**Scene comparison data:**
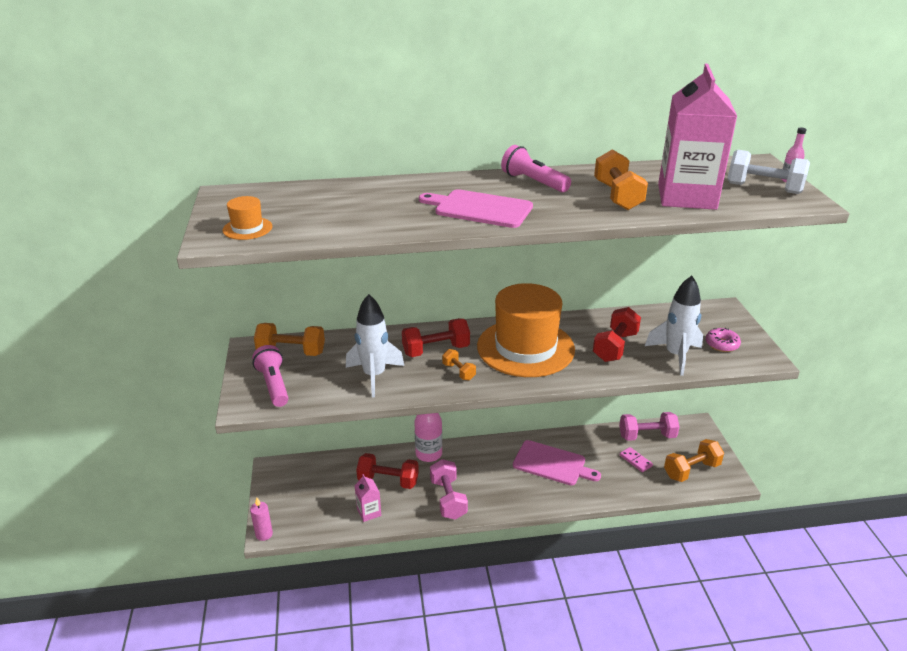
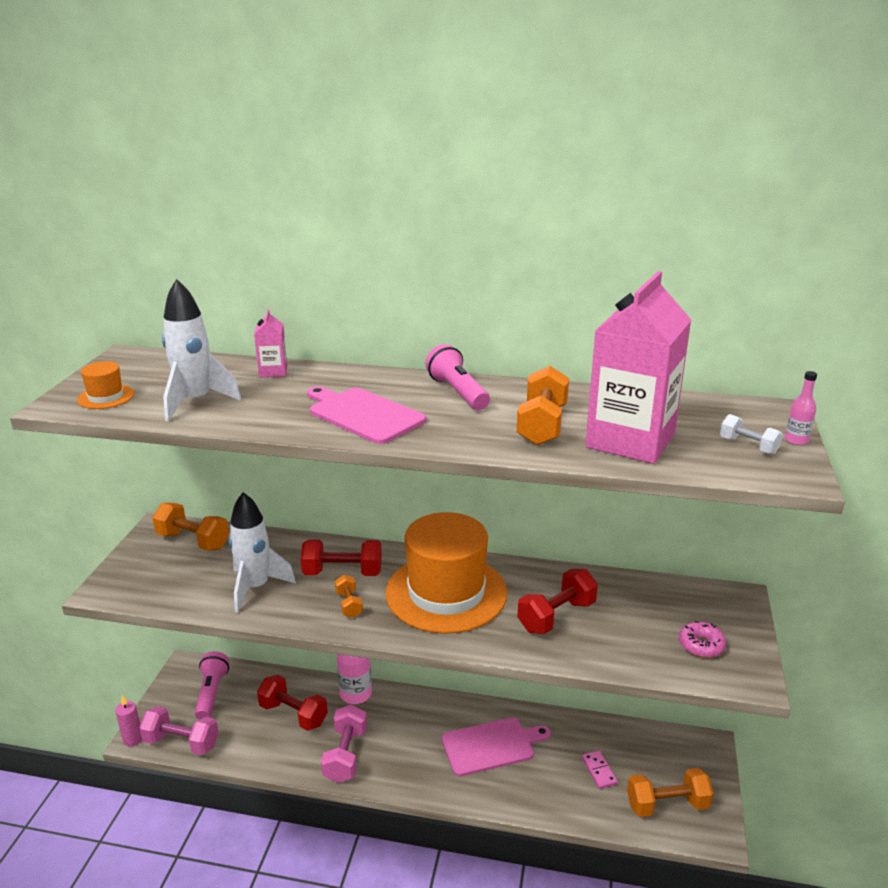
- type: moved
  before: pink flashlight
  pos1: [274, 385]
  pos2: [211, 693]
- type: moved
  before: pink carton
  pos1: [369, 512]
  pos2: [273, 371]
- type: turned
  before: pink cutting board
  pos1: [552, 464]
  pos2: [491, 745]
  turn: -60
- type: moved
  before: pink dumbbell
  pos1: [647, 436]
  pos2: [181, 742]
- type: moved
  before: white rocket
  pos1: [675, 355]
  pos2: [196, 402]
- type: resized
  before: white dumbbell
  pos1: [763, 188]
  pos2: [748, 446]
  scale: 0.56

**REQUIRED WORK:** The answer must consist of the entries above, reproduced word for word, without any pictures.

**PROBLEM SOLUTION:**
- type: moved
  before: pink flashlight
  pos1: [274, 385]
  pos2: [211, 693]
- type: moved
  before: pink carton
  pos1: [369, 512]
  pos2: [273, 371]
- type: turned
  before: pink cutting board
  pos1: [552, 464]
  pos2: [491, 745]
  turn: -60
- type: moved
  before: pink dumbbell
  pos1: [647, 436]
  pos2: [181, 742]
- type: moved
  before: white rocket
  pos1: [675, 355]
  pos2: [196, 402]
- type: resized
  before: white dumbbell
  pos1: [763, 188]
  pos2: [748, 446]
  scale: 0.56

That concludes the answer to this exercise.